TASK INSTRUCTIONS: Transcribe exactly the line containing "change=recolor; old=WHITE FISH;" plus every later line in the data.

PROVIDED DATA:
================
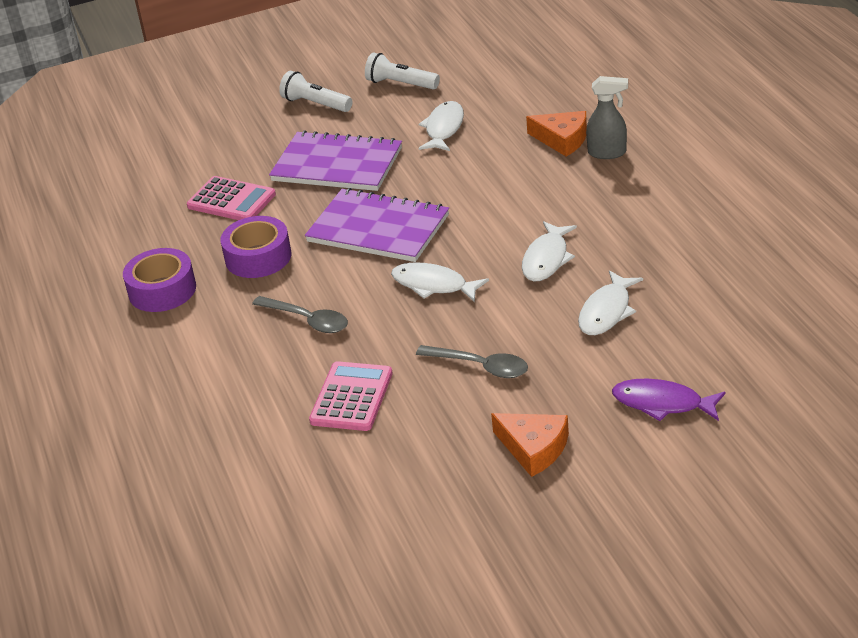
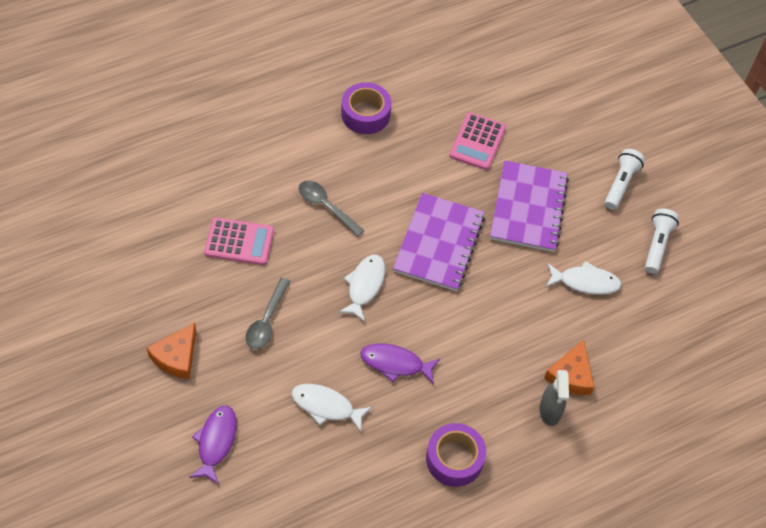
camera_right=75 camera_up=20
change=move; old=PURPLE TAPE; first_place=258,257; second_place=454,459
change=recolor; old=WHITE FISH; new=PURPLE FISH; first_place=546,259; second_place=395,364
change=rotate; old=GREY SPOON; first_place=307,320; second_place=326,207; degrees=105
================
ANSWER SECTION:
change=recolor; old=WHITE FISH; new=PURPLE FISH; first_place=546,259; second_place=395,364
change=rotate; old=GREY SPOON; first_place=307,320; second_place=326,207; degrees=105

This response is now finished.